▶ **Instruction**:
Where the listing below reaches the line containing "red 1x2 brick [106,169,188,252]", start writing out lines exactly, and stop once the line containing "none -> cyan 1x2 brick [455,428,597,532]" has been written.

▶ **Extracted records**:
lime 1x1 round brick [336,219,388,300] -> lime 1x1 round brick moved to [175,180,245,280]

* * *

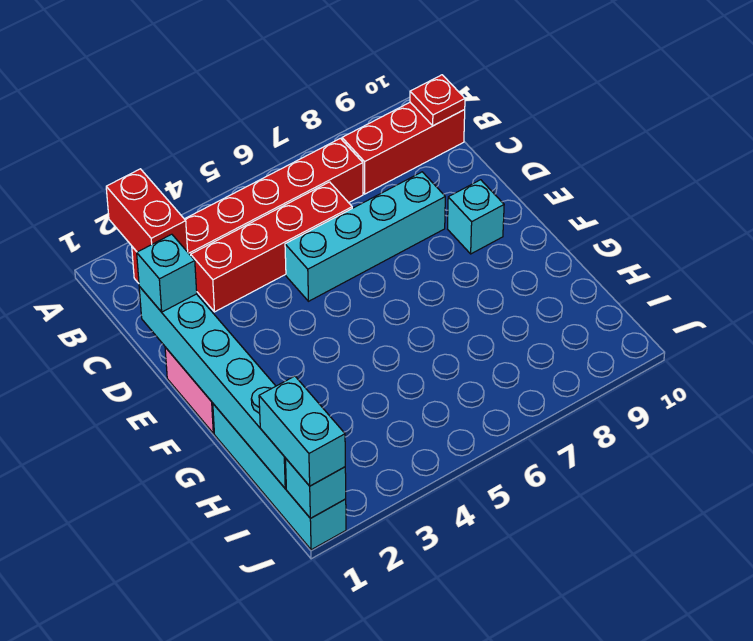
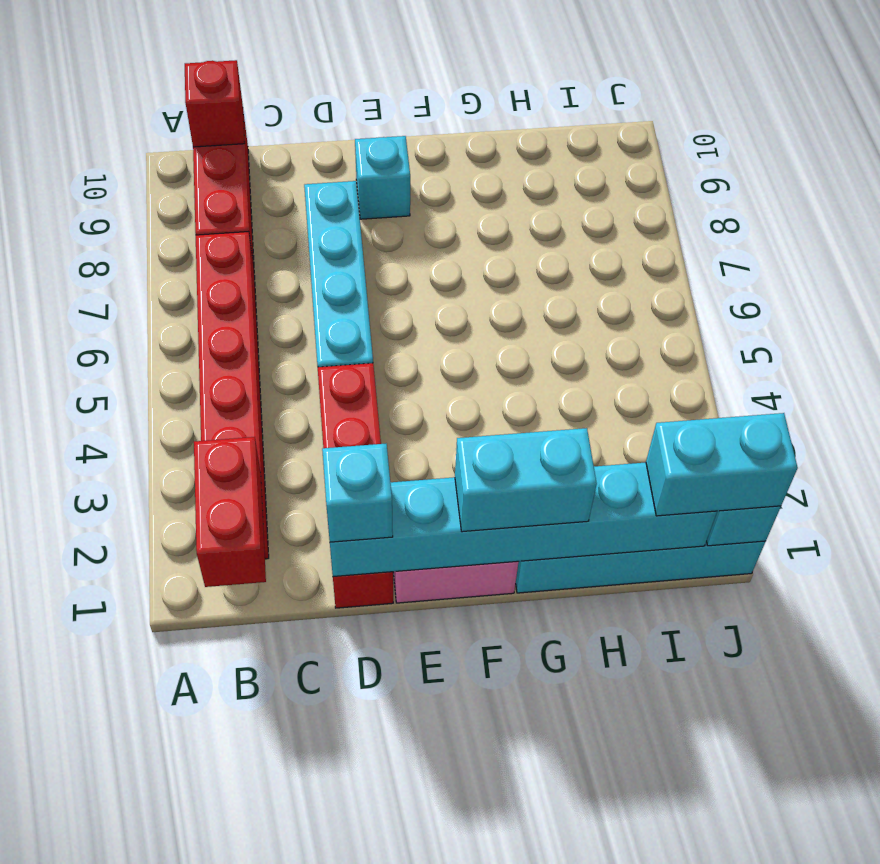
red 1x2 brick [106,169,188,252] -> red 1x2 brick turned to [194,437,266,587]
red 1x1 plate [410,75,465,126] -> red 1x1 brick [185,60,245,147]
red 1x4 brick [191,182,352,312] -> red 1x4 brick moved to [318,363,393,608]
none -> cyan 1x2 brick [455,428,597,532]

▶ **Exercise output**:
red 1x2 brick [106,169,188,252] -> red 1x2 brick turned to [194,437,266,587]
red 1x1 plate [410,75,465,126] -> red 1x1 brick [185,60,245,147]
red 1x4 brick [191,182,352,312] -> red 1x4 brick moved to [318,363,393,608]
none -> cyan 1x2 brick [455,428,597,532]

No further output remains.